Problem statement => Would you retype the listing below exactly as given?

Data section =>
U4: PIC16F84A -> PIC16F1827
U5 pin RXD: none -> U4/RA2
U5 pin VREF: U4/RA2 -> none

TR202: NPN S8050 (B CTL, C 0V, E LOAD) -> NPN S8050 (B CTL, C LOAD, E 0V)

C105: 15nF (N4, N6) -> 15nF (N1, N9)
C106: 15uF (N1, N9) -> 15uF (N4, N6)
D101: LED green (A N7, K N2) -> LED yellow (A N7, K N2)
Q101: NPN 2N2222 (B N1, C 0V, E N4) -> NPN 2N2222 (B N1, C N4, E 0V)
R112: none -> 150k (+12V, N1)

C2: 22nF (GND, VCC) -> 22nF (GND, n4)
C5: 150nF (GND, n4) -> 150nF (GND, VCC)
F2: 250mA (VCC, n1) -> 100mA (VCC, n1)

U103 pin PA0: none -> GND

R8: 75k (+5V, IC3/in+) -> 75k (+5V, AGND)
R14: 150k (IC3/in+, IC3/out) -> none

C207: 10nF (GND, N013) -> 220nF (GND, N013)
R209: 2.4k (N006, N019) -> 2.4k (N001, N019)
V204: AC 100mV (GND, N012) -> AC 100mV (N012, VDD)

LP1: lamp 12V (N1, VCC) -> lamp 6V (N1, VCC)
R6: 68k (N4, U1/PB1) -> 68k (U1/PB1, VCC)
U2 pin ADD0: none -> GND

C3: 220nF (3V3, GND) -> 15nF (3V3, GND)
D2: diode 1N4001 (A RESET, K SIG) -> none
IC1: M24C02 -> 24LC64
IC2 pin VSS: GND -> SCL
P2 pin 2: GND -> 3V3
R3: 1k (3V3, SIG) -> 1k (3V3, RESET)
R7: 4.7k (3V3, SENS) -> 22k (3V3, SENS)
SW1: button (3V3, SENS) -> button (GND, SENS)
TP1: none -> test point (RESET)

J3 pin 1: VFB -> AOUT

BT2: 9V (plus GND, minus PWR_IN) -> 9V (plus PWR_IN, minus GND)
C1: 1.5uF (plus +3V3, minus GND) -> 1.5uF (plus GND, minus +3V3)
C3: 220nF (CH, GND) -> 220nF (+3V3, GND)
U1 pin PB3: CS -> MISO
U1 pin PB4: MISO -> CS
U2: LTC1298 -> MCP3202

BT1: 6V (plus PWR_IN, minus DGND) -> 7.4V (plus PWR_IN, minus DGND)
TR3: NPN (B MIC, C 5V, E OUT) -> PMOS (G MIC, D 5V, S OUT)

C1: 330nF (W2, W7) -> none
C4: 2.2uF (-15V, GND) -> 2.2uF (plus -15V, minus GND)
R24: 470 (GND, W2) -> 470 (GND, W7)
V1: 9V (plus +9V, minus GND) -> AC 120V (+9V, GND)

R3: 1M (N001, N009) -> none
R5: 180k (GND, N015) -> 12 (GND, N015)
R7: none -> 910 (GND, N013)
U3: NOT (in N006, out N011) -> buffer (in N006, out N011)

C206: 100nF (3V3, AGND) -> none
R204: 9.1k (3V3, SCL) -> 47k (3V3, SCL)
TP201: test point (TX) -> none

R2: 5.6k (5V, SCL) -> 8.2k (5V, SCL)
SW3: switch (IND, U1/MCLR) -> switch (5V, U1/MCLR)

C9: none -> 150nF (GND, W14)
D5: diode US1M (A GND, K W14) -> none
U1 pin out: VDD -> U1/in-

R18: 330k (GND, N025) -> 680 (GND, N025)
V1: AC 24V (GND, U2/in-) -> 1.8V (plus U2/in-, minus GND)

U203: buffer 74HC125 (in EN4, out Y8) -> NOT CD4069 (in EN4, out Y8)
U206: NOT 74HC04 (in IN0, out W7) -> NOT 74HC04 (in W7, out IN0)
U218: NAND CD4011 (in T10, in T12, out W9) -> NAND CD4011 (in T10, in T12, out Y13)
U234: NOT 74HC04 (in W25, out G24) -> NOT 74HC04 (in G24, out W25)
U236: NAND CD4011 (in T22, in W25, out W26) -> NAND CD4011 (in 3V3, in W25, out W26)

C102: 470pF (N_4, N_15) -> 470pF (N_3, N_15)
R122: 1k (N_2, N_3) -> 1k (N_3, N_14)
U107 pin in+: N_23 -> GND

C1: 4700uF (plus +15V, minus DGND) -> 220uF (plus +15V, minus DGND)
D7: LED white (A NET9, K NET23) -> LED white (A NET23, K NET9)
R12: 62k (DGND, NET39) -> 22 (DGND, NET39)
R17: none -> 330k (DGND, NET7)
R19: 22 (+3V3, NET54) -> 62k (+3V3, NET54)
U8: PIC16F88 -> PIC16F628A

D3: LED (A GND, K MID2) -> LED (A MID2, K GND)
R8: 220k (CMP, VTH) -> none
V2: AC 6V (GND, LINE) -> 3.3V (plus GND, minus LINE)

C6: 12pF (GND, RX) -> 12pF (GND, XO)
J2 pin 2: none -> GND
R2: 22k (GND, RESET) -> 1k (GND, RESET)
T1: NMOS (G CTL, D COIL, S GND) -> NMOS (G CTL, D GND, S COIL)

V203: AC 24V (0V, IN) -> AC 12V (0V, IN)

Answer box =>
U4: PIC16F84A -> PIC16F1827
U5 pin RXD: none -> U4/RA2
U5 pin VREF: U4/RA2 -> none

TR202: NPN S8050 (B CTL, C 0V, E LOAD) -> NPN S8050 (B CTL, C LOAD, E 0V)

C105: 15nF (N4, N6) -> 15nF (N1, N9)
C106: 15uF (N1, N9) -> 15uF (N4, N6)
D101: LED green (A N7, K N2) -> LED yellow (A N7, K N2)
Q101: NPN 2N2222 (B N1, C 0V, E N4) -> NPN 2N2222 (B N1, C N4, E 0V)
R112: none -> 150k (+12V, N1)

C2: 22nF (GND, VCC) -> 22nF (GND, n4)
C5: 150nF (GND, n4) -> 150nF (GND, VCC)
F2: 250mA (VCC, n1) -> 100mA (VCC, n1)

U103 pin PA0: none -> GND

R8: 75k (+5V, IC3/in+) -> 75k (+5V, AGND)
R14: 150k (IC3/in+, IC3/out) -> none

C207: 10nF (GND, N013) -> 220nF (GND, N013)
R209: 2.4k (N006, N019) -> 2.4k (N001, N019)
V204: AC 100mV (GND, N012) -> AC 100mV (N012, VDD)

LP1: lamp 12V (N1, VCC) -> lamp 6V (N1, VCC)
R6: 68k (N4, U1/PB1) -> 68k (U1/PB1, VCC)
U2 pin ADD0: none -> GND

C3: 220nF (3V3, GND) -> 15nF (3V3, GND)
D2: diode 1N4001 (A RESET, K SIG) -> none
IC1: M24C02 -> 24LC64
IC2 pin VSS: GND -> SCL
P2 pin 2: GND -> 3V3
R3: 1k (3V3, SIG) -> 1k (3V3, RESET)
R7: 4.7k (3V3, SENS) -> 22k (3V3, SENS)
SW1: button (3V3, SENS) -> button (GND, SENS)
TP1: none -> test point (RESET)

J3 pin 1: VFB -> AOUT

BT2: 9V (plus GND, minus PWR_IN) -> 9V (plus PWR_IN, minus GND)
C1: 1.5uF (plus +3V3, minus GND) -> 1.5uF (plus GND, minus +3V3)
C3: 220nF (CH, GND) -> 220nF (+3V3, GND)
U1 pin PB3: CS -> MISO
U1 pin PB4: MISO -> CS
U2: LTC1298 -> MCP3202

BT1: 6V (plus PWR_IN, minus DGND) -> 7.4V (plus PWR_IN, minus DGND)
TR3: NPN (B MIC, C 5V, E OUT) -> PMOS (G MIC, D 5V, S OUT)

C1: 330nF (W2, W7) -> none
C4: 2.2uF (-15V, GND) -> 2.2uF (plus -15V, minus GND)
R24: 470 (GND, W2) -> 470 (GND, W7)
V1: 9V (plus +9V, minus GND) -> AC 120V (+9V, GND)

R3: 1M (N001, N009) -> none
R5: 180k (GND, N015) -> 12 (GND, N015)
R7: none -> 910 (GND, N013)
U3: NOT (in N006, out N011) -> buffer (in N006, out N011)

C206: 100nF (3V3, AGND) -> none
R204: 9.1k (3V3, SCL) -> 47k (3V3, SCL)
TP201: test point (TX) -> none

R2: 5.6k (5V, SCL) -> 8.2k (5V, SCL)
SW3: switch (IND, U1/MCLR) -> switch (5V, U1/MCLR)

C9: none -> 150nF (GND, W14)
D5: diode US1M (A GND, K W14) -> none
U1 pin out: VDD -> U1/in-

R18: 330k (GND, N025) -> 680 (GND, N025)
V1: AC 24V (GND, U2/in-) -> 1.8V (plus U2/in-, minus GND)

U203: buffer 74HC125 (in EN4, out Y8) -> NOT CD4069 (in EN4, out Y8)
U206: NOT 74HC04 (in IN0, out W7) -> NOT 74HC04 (in W7, out IN0)
U218: NAND CD4011 (in T10, in T12, out W9) -> NAND CD4011 (in T10, in T12, out Y13)
U234: NOT 74HC04 (in W25, out G24) -> NOT 74HC04 (in G24, out W25)
U236: NAND CD4011 (in T22, in W25, out W26) -> NAND CD4011 (in 3V3, in W25, out W26)

C102: 470pF (N_4, N_15) -> 470pF (N_3, N_15)
R122: 1k (N_2, N_3) -> 1k (N_3, N_14)
U107 pin in+: N_23 -> GND

C1: 4700uF (plus +15V, minus DGND) -> 220uF (plus +15V, minus DGND)
D7: LED white (A NET9, K NET23) -> LED white (A NET23, K NET9)
R12: 62k (DGND, NET39) -> 22 (DGND, NET39)
R17: none -> 330k (DGND, NET7)
R19: 22 (+3V3, NET54) -> 62k (+3V3, NET54)
U8: PIC16F88 -> PIC16F628A

D3: LED (A GND, K MID2) -> LED (A MID2, K GND)
R8: 220k (CMP, VTH) -> none
V2: AC 6V (GND, LINE) -> 3.3V (plus GND, minus LINE)

C6: 12pF (GND, RX) -> 12pF (GND, XO)
J2 pin 2: none -> GND
R2: 22k (GND, RESET) -> 1k (GND, RESET)
T1: NMOS (G CTL, D COIL, S GND) -> NMOS (G CTL, D GND, S COIL)

V203: AC 24V (0V, IN) -> AC 12V (0V, IN)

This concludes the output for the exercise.